**DATASET EXCERPT**.
== Segment start ==

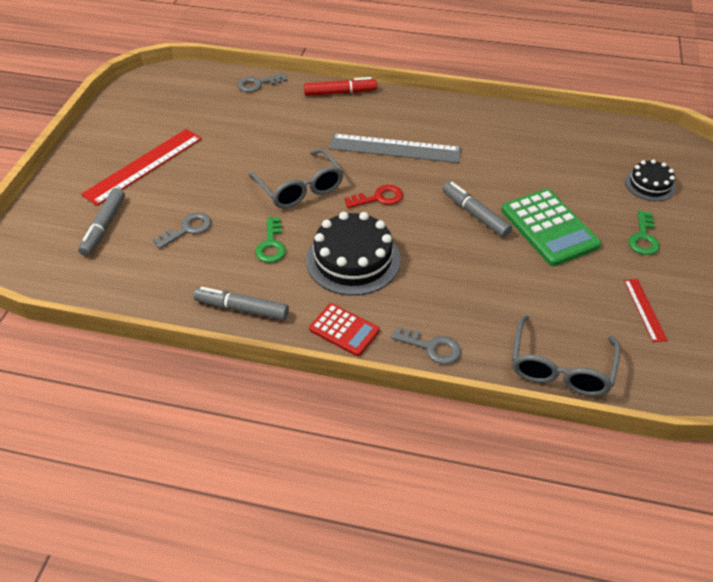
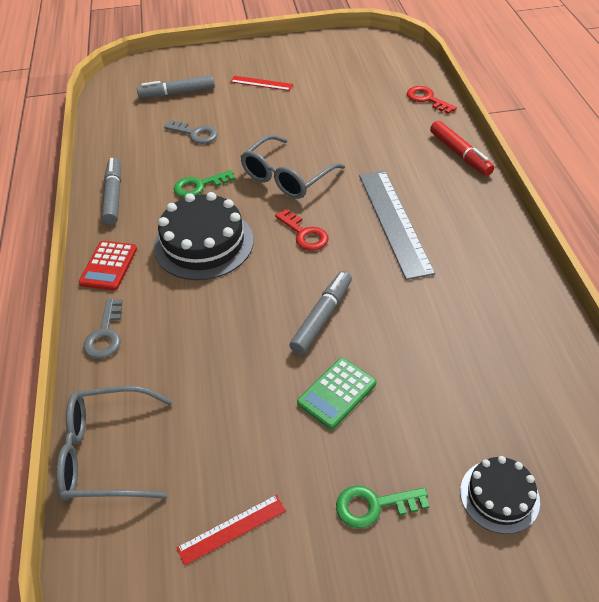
camera: 70 degrees right, 0 degrees up
(143, 166) = (261, 83): red ruler -> red ruler, size x0.50
(257, 84) = (427, 99): grey key -> red key
(549, 228) = (337, 393): green calculator -> green calculator, size x0.59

== Segment end ==

**ASSIGNMENT**.
The lines above that hold "size" are the result; show every one of them.

**EXERCISE OUTPUT**.
(143, 166) = (261, 83): red ruler -> red ruler, size x0.50
(549, 228) = (337, 393): green calculator -> green calculator, size x0.59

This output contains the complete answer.